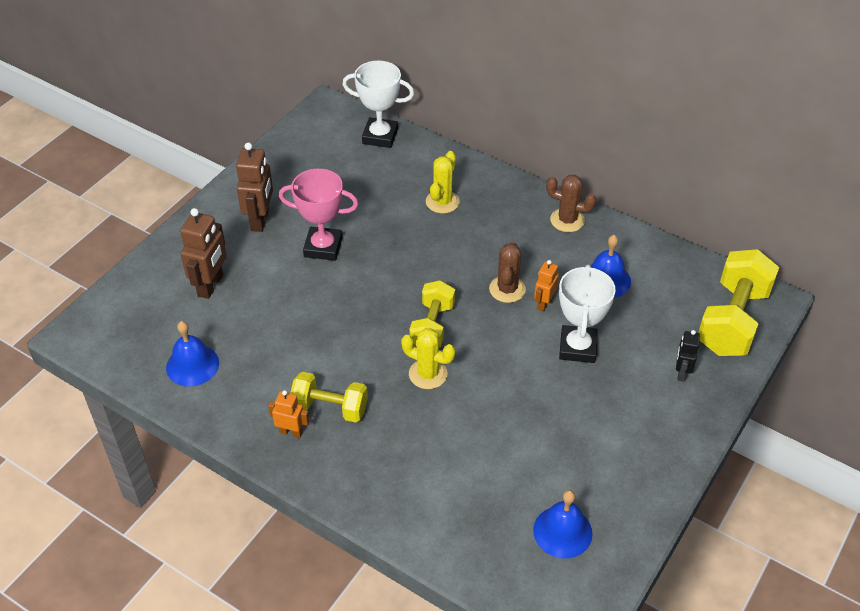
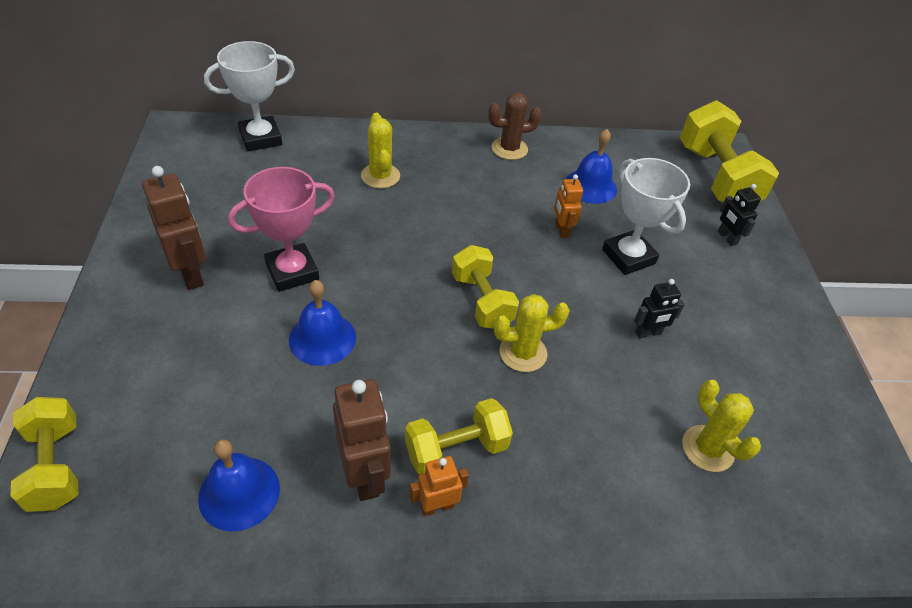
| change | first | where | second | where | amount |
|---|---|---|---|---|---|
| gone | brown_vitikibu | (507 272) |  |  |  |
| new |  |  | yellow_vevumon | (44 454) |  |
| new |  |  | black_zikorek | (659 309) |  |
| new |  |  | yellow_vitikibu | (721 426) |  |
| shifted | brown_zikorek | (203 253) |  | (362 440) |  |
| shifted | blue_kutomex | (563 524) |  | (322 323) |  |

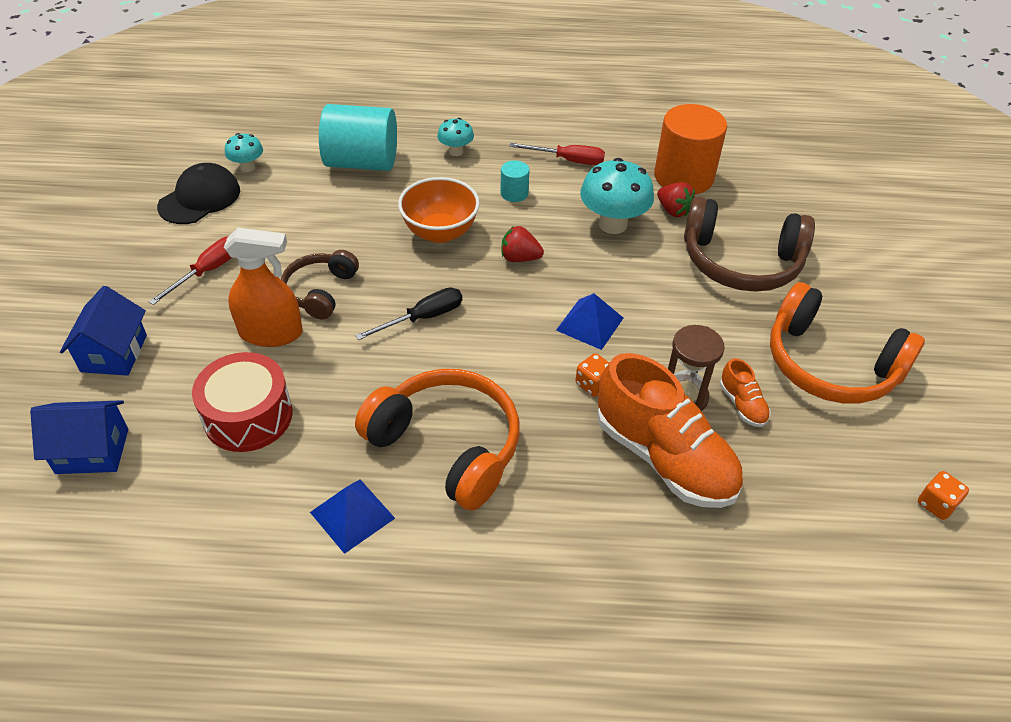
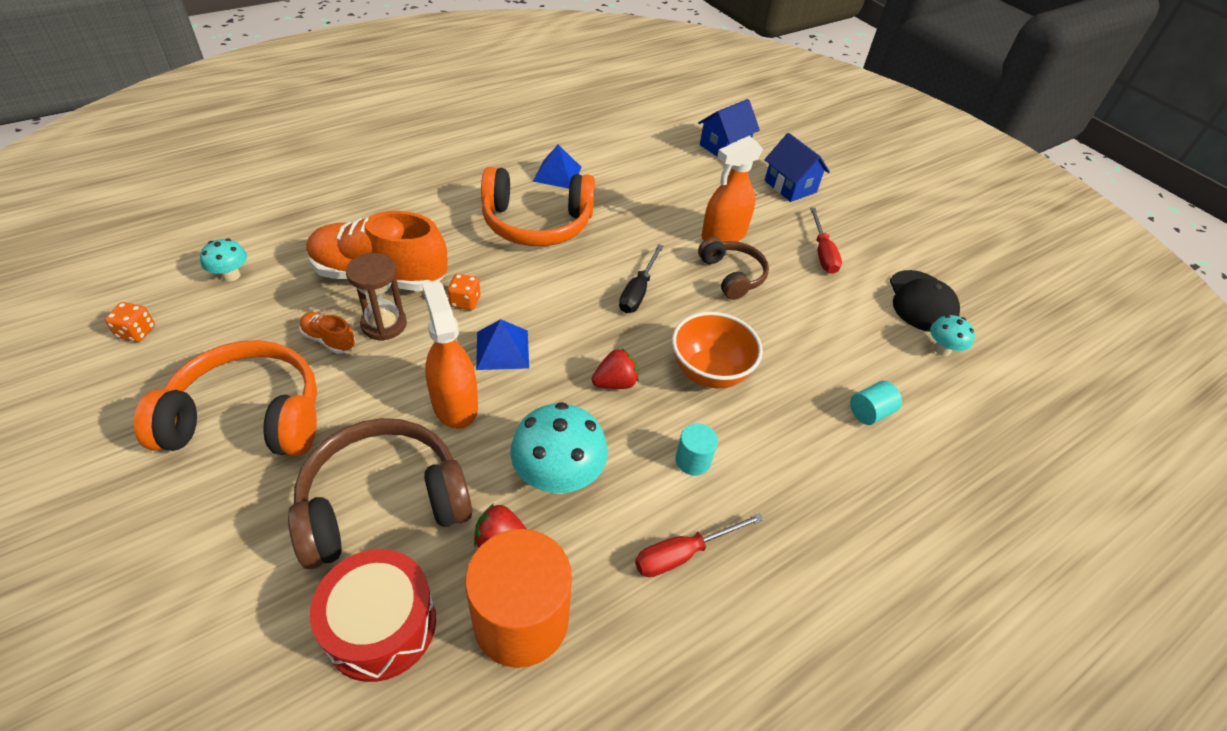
| change | first | where | second | where | amount |
|---|---|---|---|---|---|
| new |  |  | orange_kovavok | (450 355) |  |
| shifted | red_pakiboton | (242 402) |  | (373 615) |  |
| shifted |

########

ASSIGNMENT -
From the first line of the material down to the line containing "shifted | brown_zikorek", inclusive, return each line exactly, skipping any picture.

ANSWER BOX -
| change | first | where | second | where | amount |
|---|---|---|---|---|---|
| gone | brown_vitikibu | (507 272) |  |  |  |
| new |  |  | yellow_vevumon | (44 454) |  |
| new |  |  | black_zikorek | (659 309) |  |
| new |  |  | yellow_vitikibu | (721 426) |  |
| shifted | brown_zikorek | (203 253) |  | (362 440) |  |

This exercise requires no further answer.